**Activity**
Beginning at the line that holds "(399, 224) = (580, 216): none -> red pear" and continuing to the last line of the data below, transcribe every line word for word, without pictures.

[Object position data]
-------
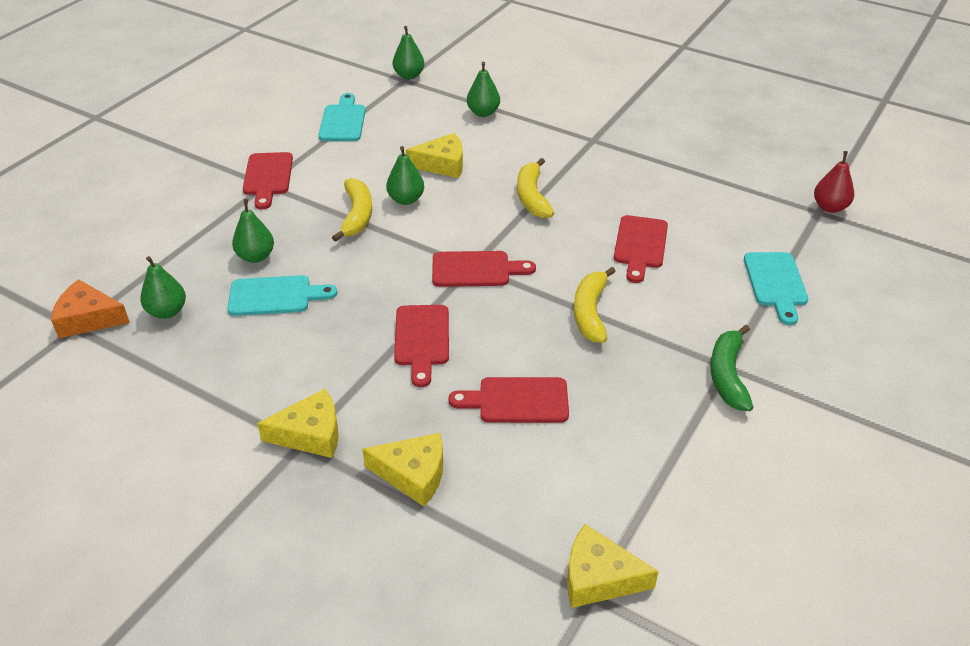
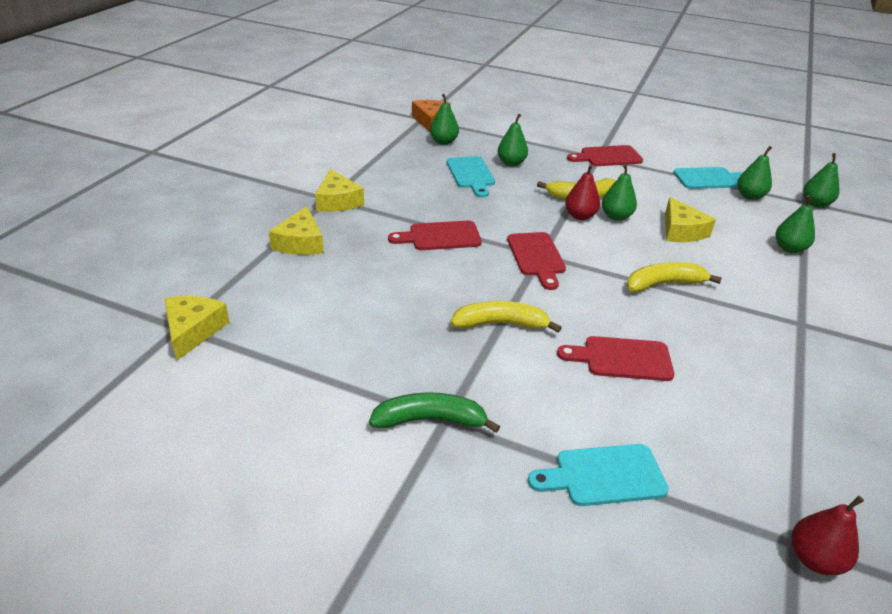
camera: 80 degrees right, 5 degrees down
(385, 107) = (750, 196): none -> green pear
(399, 224) = (580, 216): none -> red pear
(517, 400) = (378, 285): red cutting board -> none

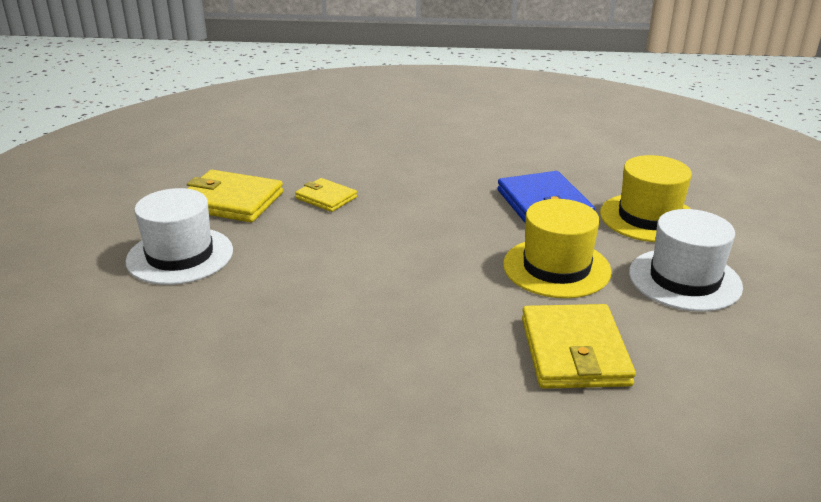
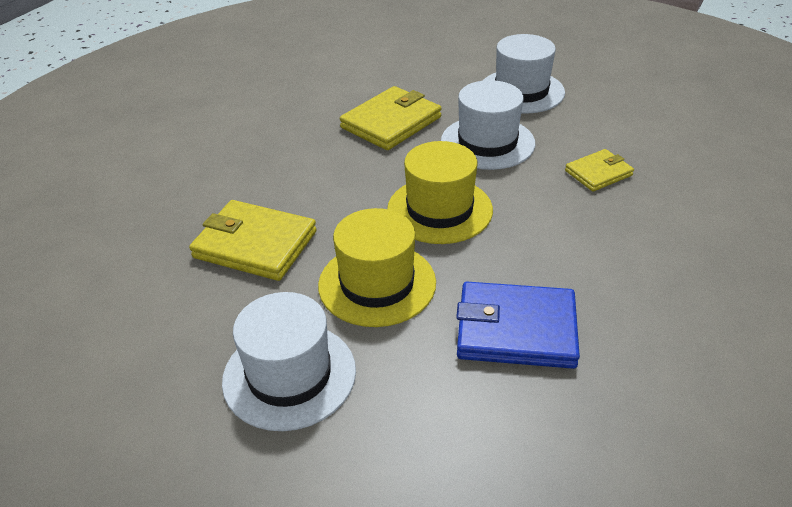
camera: 115 degrees right, 10 degrees up
(231, 201) = (611, 121): yellow wallet -> yellow wallet (391, 122)
(302, 257) = (487, 142): none -> white hat
(649, 218) = (434, 420): yellow hat -> yellow hat (439, 210)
-------
**Exercise result**
(399, 224) = (580, 216): none -> red pear
(517, 400) = (378, 285): red cutting board -> none

camera: 115 degrees right, 10 degrees up
(231, 201) = (611, 121): yellow wallet -> yellow wallet (391, 122)
(302, 257) = (487, 142): none -> white hat
(649, 218) = (434, 420): yellow hat -> yellow hat (439, 210)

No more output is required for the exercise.